- TASK OBJECTIVE
The line with "blue vase: 2 -> 1" marks where to begin. Please copy it and each line after it to the end of the records below, exactly.

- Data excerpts

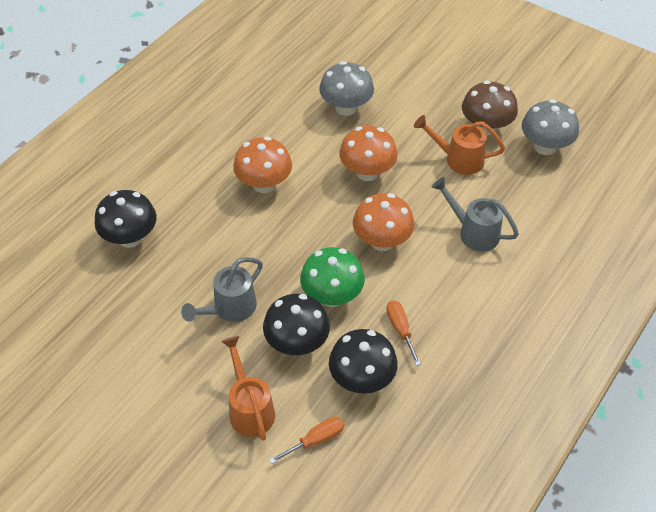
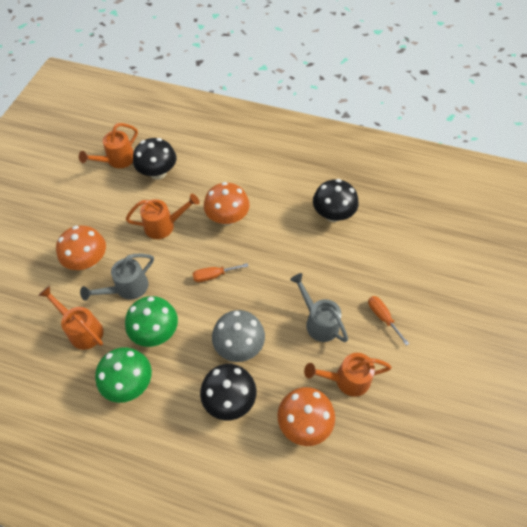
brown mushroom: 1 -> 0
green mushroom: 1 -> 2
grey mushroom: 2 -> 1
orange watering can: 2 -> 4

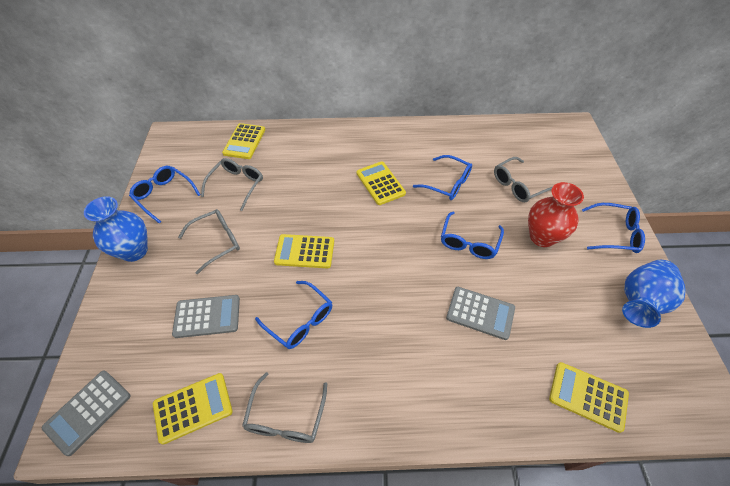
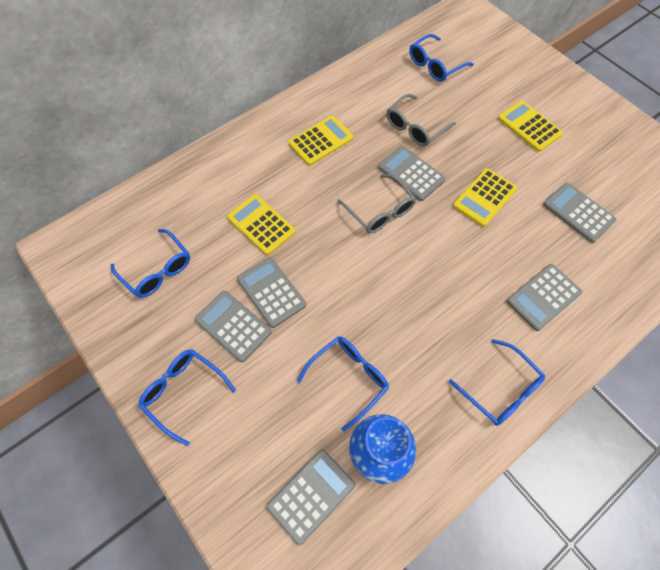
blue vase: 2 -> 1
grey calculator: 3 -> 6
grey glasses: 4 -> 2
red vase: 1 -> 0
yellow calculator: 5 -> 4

- TASK SOLUTION
blue vase: 2 -> 1
grey calculator: 3 -> 6
grey glasses: 4 -> 2
red vase: 1 -> 0
yellow calculator: 5 -> 4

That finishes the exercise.